Object transformation records:
════════════════

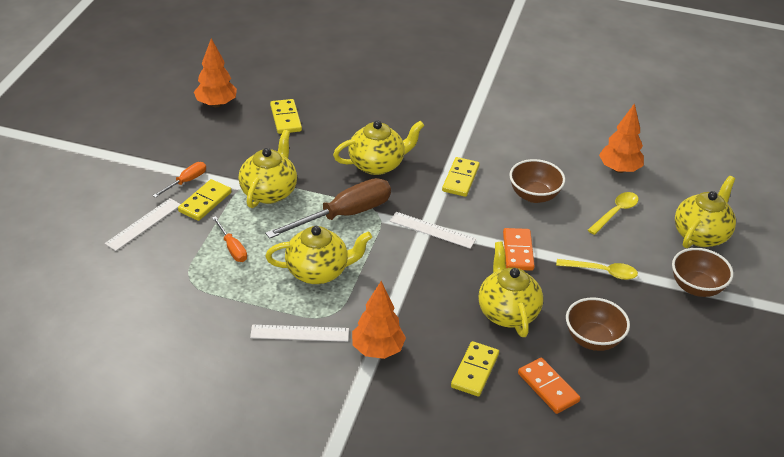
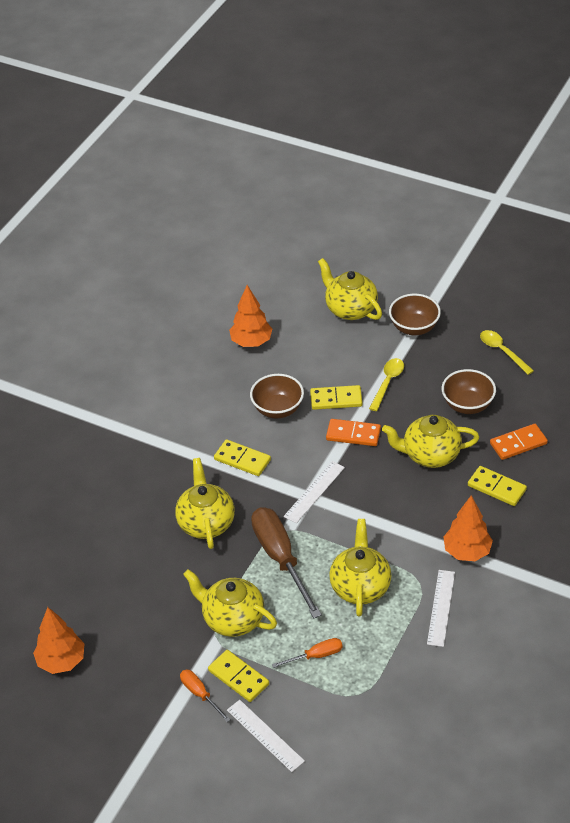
camera: 75 degrees left, 5 degrees up
(285, 118) = (107, 596): yellow domino -> yellow domino (336, 399)
(616, 212) = (312, 357): yellow spoon -> yellow spoon (502, 351)

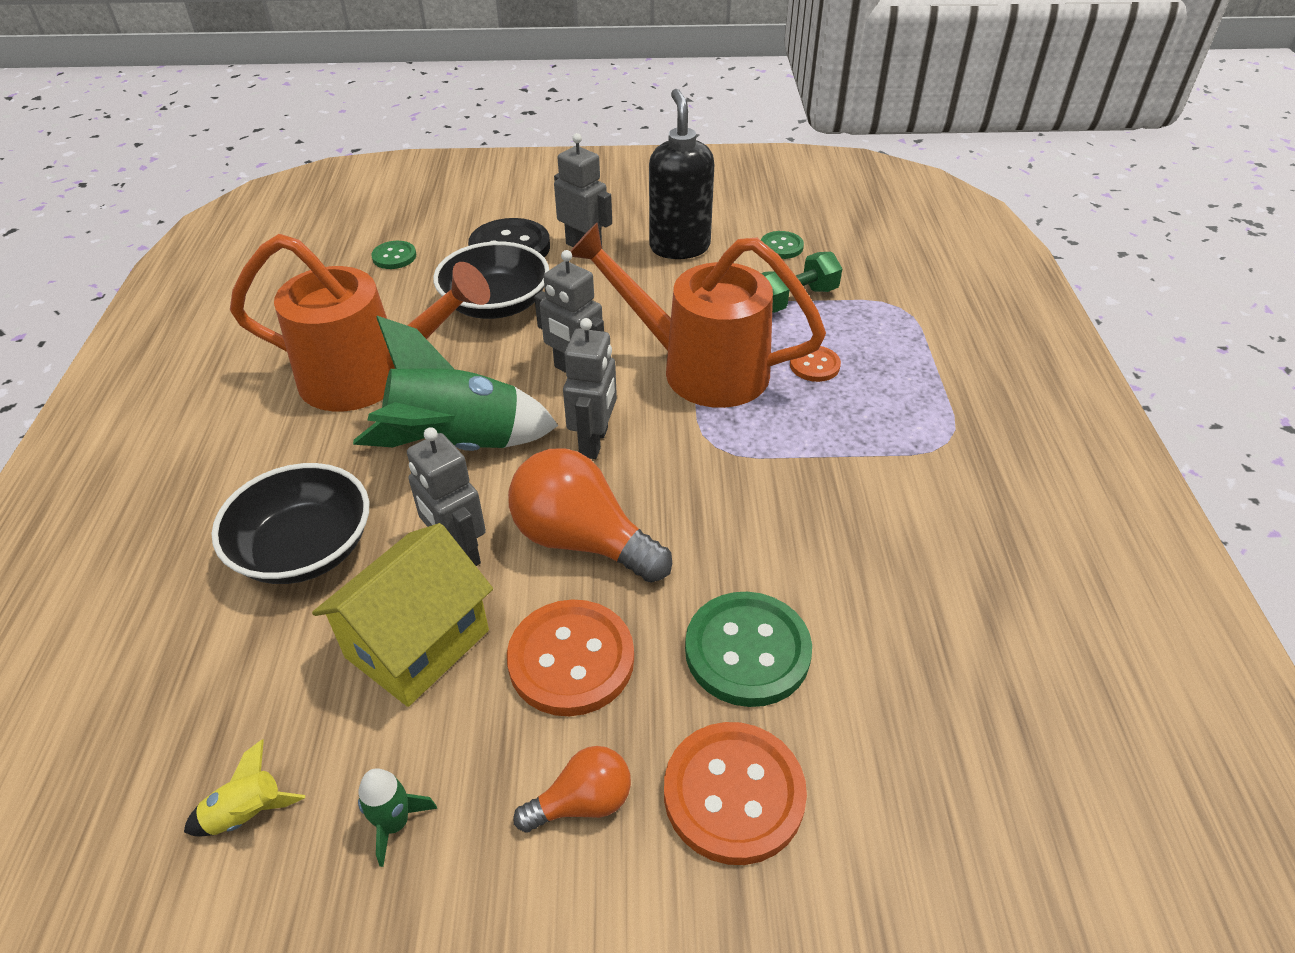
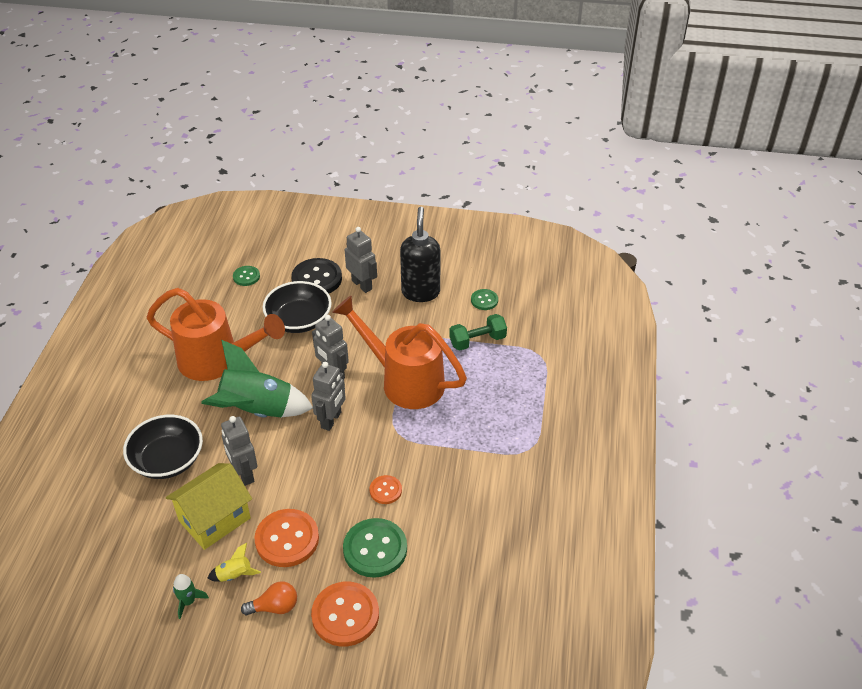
camera: 10 degrees right, 0 degrees up
(247, 813) = (124, 586): yellow rocket -> yellow rocket (234, 575)
(582, 540) = (309, 477): orange light bulb -> none
(814, 365) = (472, 389): orange button -> orange button (385, 490)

════════════════

Instructions for the task >> Leave the pictures out and print the records above exactly as they stand.

Expected output >>
camera: 75 degrees left, 5 degrees up
(285, 118) = (107, 596): yellow domino -> yellow domino (336, 399)
(616, 212) = (312, 357): yellow spoon -> yellow spoon (502, 351)

camera: 10 degrees right, 0 degrees up
(247, 813) = (124, 586): yellow rocket -> yellow rocket (234, 575)
(582, 540) = (309, 477): orange light bulb -> none
(814, 365) = (472, 389): orange button -> orange button (385, 490)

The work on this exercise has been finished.